PROVIDED DATA:
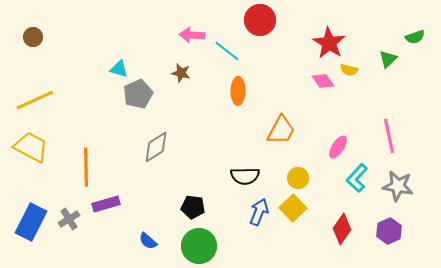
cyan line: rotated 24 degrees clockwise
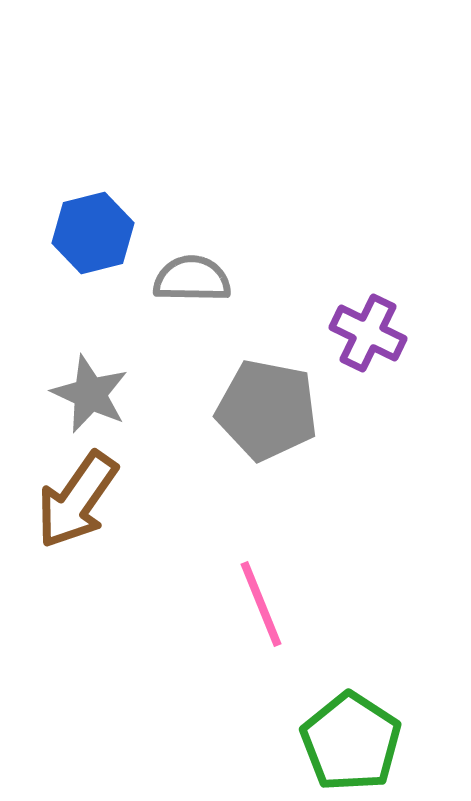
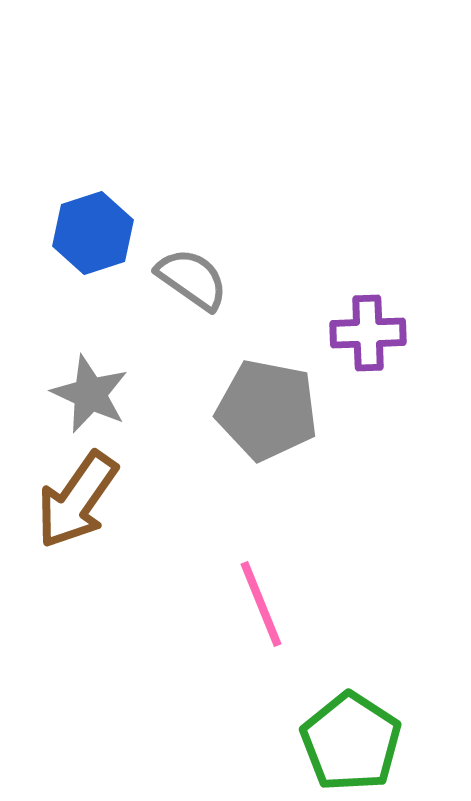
blue hexagon: rotated 4 degrees counterclockwise
gray semicircle: rotated 34 degrees clockwise
purple cross: rotated 28 degrees counterclockwise
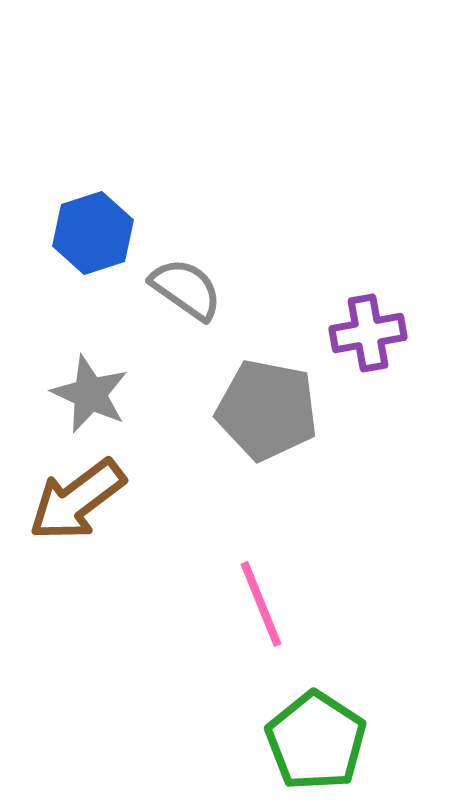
gray semicircle: moved 6 px left, 10 px down
purple cross: rotated 8 degrees counterclockwise
brown arrow: rotated 18 degrees clockwise
green pentagon: moved 35 px left, 1 px up
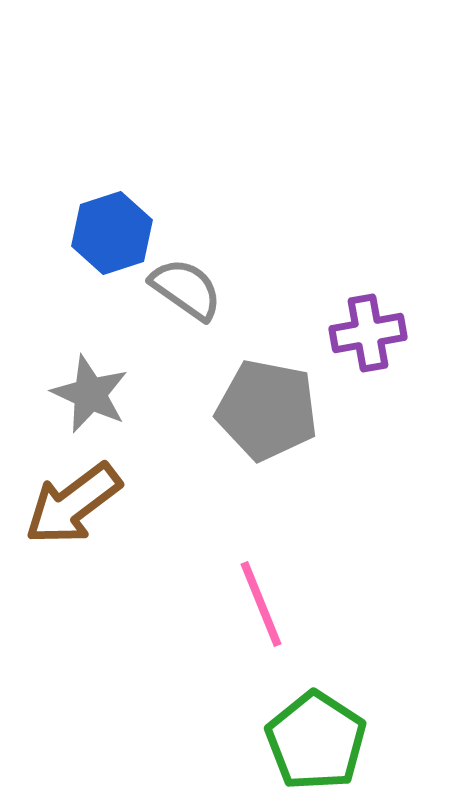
blue hexagon: moved 19 px right
brown arrow: moved 4 px left, 4 px down
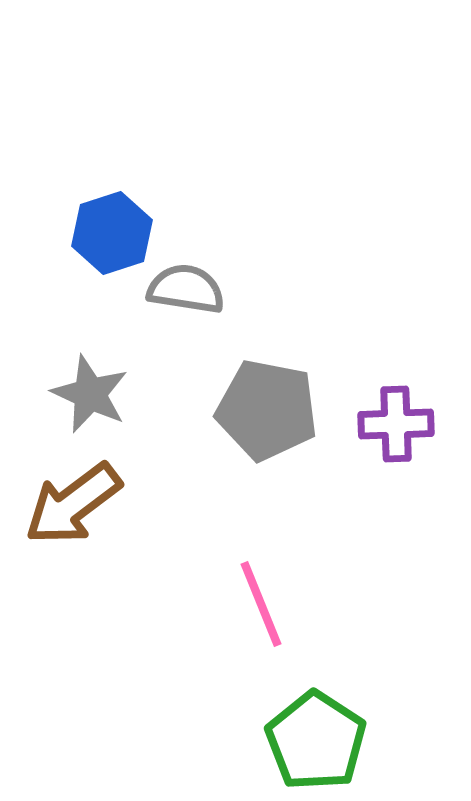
gray semicircle: rotated 26 degrees counterclockwise
purple cross: moved 28 px right, 91 px down; rotated 8 degrees clockwise
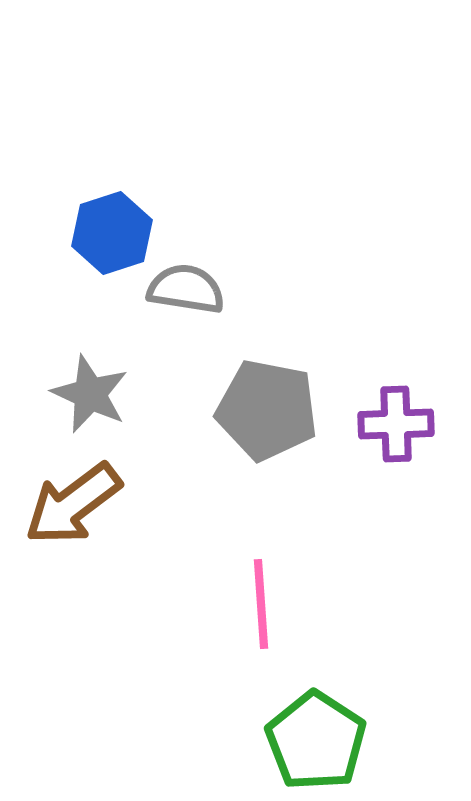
pink line: rotated 18 degrees clockwise
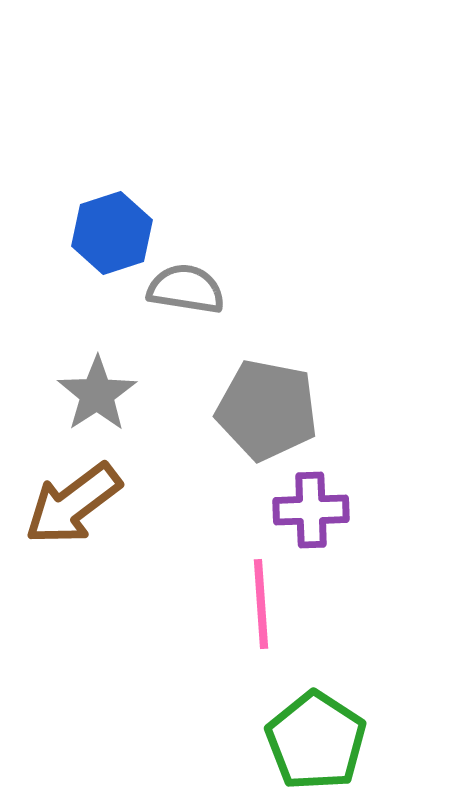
gray star: moved 7 px right; rotated 14 degrees clockwise
purple cross: moved 85 px left, 86 px down
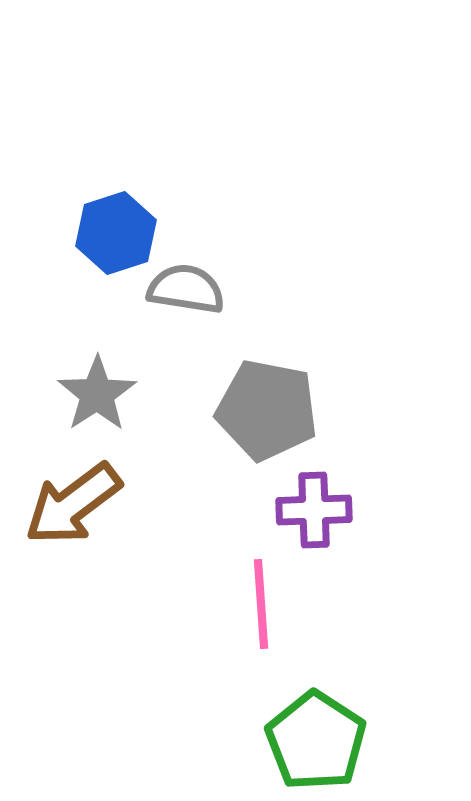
blue hexagon: moved 4 px right
purple cross: moved 3 px right
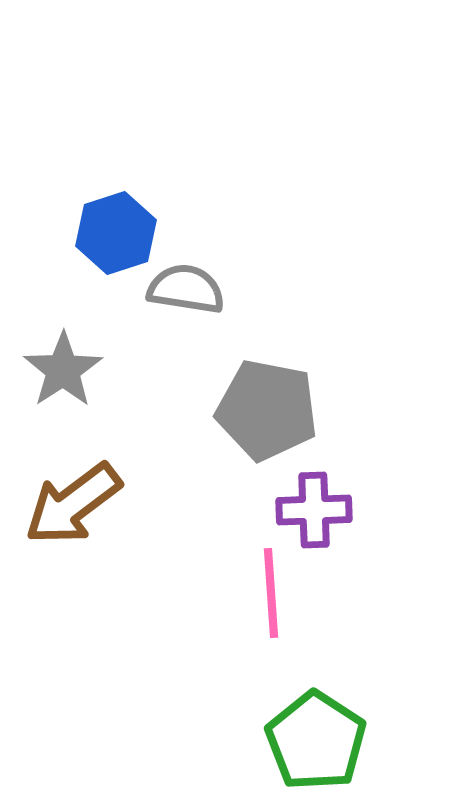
gray star: moved 34 px left, 24 px up
pink line: moved 10 px right, 11 px up
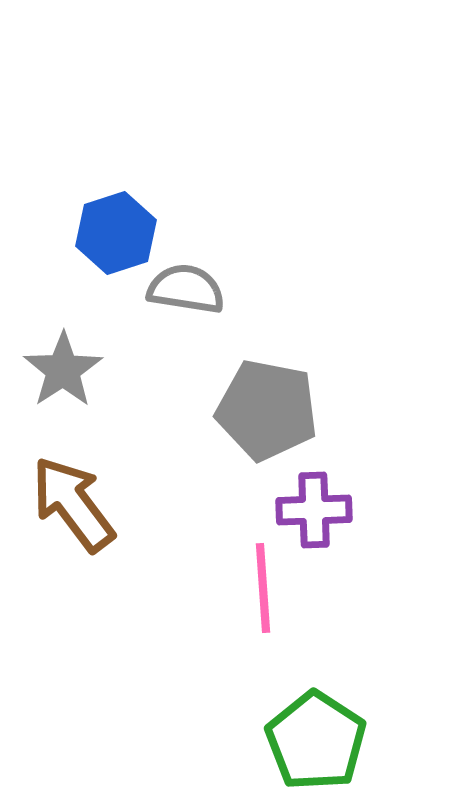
brown arrow: rotated 90 degrees clockwise
pink line: moved 8 px left, 5 px up
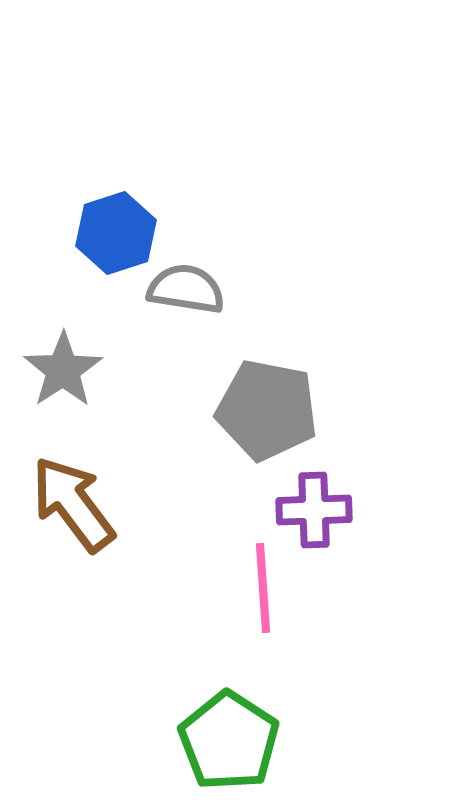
green pentagon: moved 87 px left
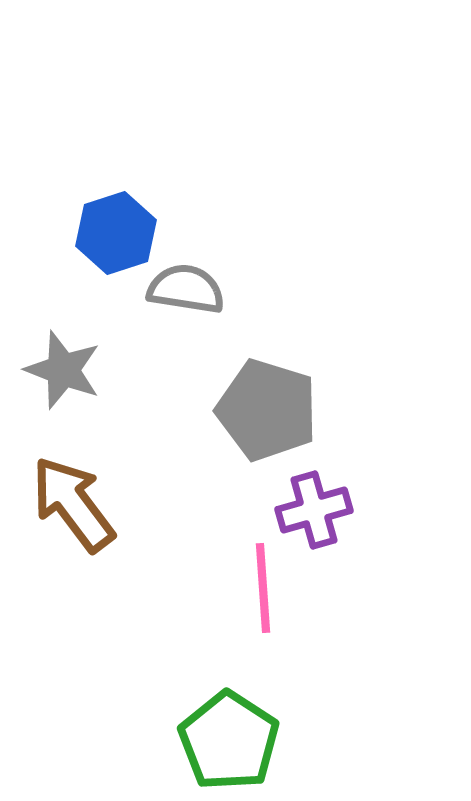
gray star: rotated 18 degrees counterclockwise
gray pentagon: rotated 6 degrees clockwise
purple cross: rotated 14 degrees counterclockwise
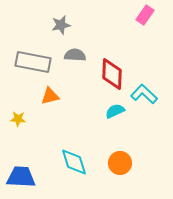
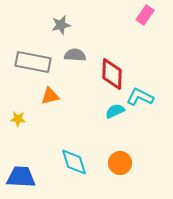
cyan L-shape: moved 4 px left, 3 px down; rotated 16 degrees counterclockwise
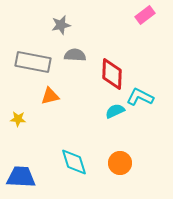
pink rectangle: rotated 18 degrees clockwise
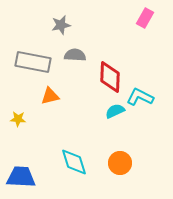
pink rectangle: moved 3 px down; rotated 24 degrees counterclockwise
red diamond: moved 2 px left, 3 px down
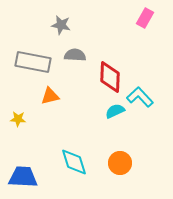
gray star: rotated 24 degrees clockwise
cyan L-shape: rotated 20 degrees clockwise
blue trapezoid: moved 2 px right
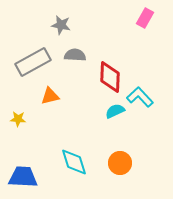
gray rectangle: rotated 40 degrees counterclockwise
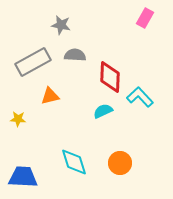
cyan semicircle: moved 12 px left
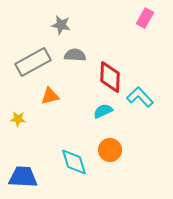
orange circle: moved 10 px left, 13 px up
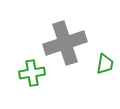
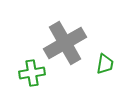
gray cross: rotated 12 degrees counterclockwise
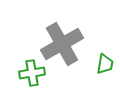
gray cross: moved 3 px left, 1 px down
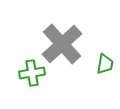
gray cross: rotated 12 degrees counterclockwise
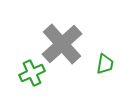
green cross: rotated 15 degrees counterclockwise
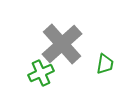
green cross: moved 9 px right
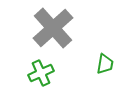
gray cross: moved 9 px left, 16 px up
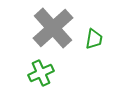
green trapezoid: moved 11 px left, 25 px up
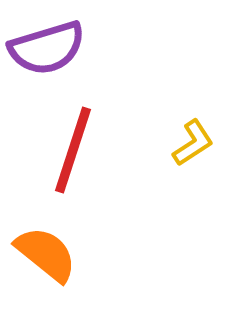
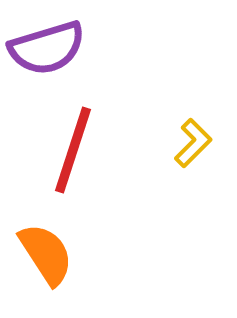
yellow L-shape: rotated 12 degrees counterclockwise
orange semicircle: rotated 18 degrees clockwise
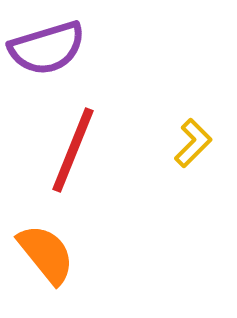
red line: rotated 4 degrees clockwise
orange semicircle: rotated 6 degrees counterclockwise
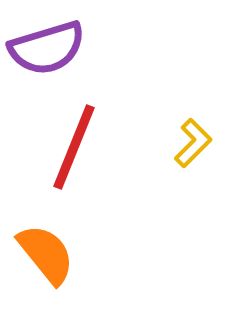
red line: moved 1 px right, 3 px up
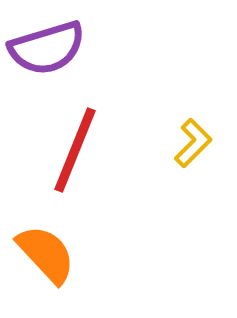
red line: moved 1 px right, 3 px down
orange semicircle: rotated 4 degrees counterclockwise
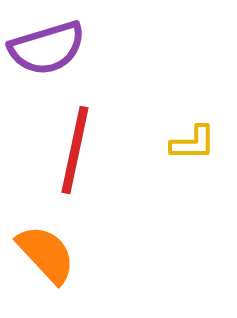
yellow L-shape: rotated 45 degrees clockwise
red line: rotated 10 degrees counterclockwise
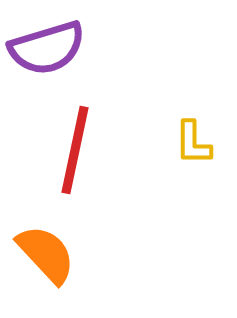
yellow L-shape: rotated 90 degrees clockwise
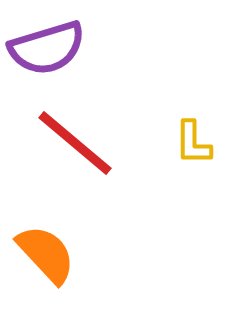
red line: moved 7 px up; rotated 62 degrees counterclockwise
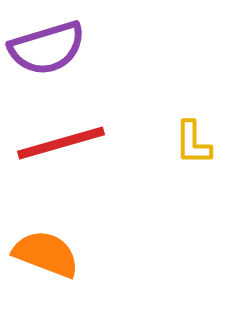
red line: moved 14 px left; rotated 56 degrees counterclockwise
orange semicircle: rotated 26 degrees counterclockwise
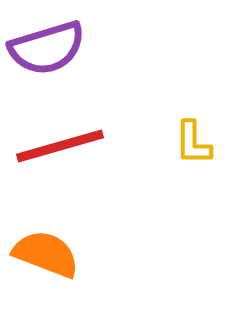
red line: moved 1 px left, 3 px down
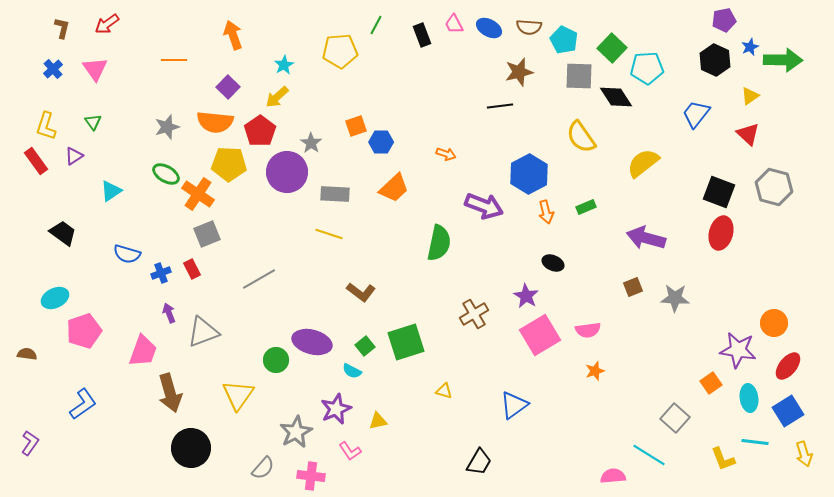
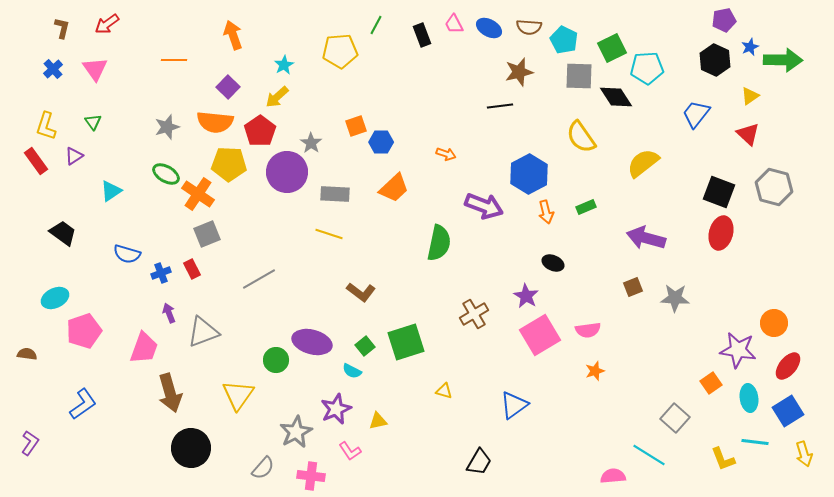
green square at (612, 48): rotated 20 degrees clockwise
pink trapezoid at (143, 351): moved 1 px right, 3 px up
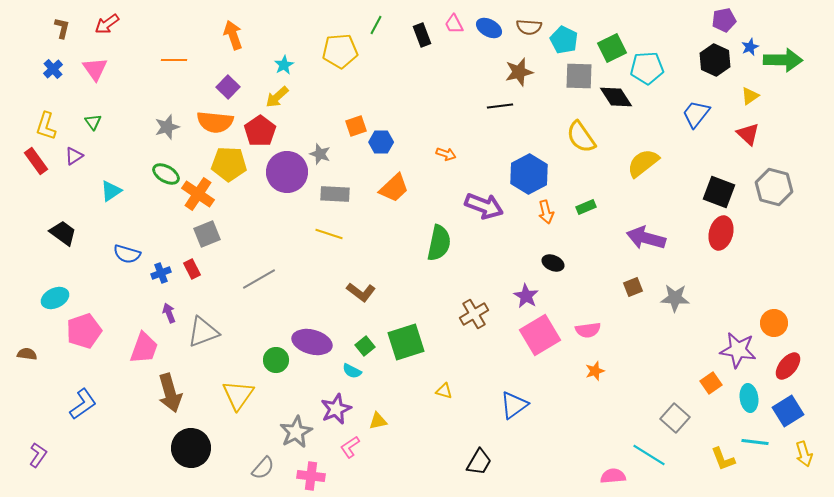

TASK OBJECTIVE: Transcribe the lines of the items above, from the line containing "green pentagon: moved 87 px left" through the line containing "orange semicircle: rotated 6", and leave out the picture lines.

WRITTEN REPLY:
green pentagon: moved 87 px left
gray star: rotated 18 degrees counterclockwise
gray pentagon: rotated 6 degrees clockwise
purple cross: rotated 14 degrees counterclockwise
cyan L-shape: moved 4 px left, 3 px down; rotated 16 degrees counterclockwise
pink rectangle: rotated 18 degrees clockwise
pink rectangle: moved 3 px down; rotated 24 degrees counterclockwise
red diamond: moved 2 px left, 3 px down
gray star: rotated 24 degrees clockwise
cyan L-shape: rotated 20 degrees clockwise
blue trapezoid: moved 2 px right
gray rectangle: rotated 40 degrees counterclockwise
cyan semicircle: moved 12 px left
orange circle: moved 10 px left, 13 px up
gray cross: rotated 12 degrees counterclockwise
gray cross: moved 3 px left, 1 px down
gray cross: rotated 12 degrees counterclockwise
green cross: rotated 15 degrees counterclockwise
green cross: moved 9 px right
gray cross: moved 9 px left, 16 px up
green trapezoid: moved 11 px left, 25 px up
yellow L-shape: rotated 12 degrees counterclockwise
orange semicircle: rotated 18 degrees clockwise
red line: rotated 4 degrees clockwise
orange semicircle: rotated 6 degrees counterclockwise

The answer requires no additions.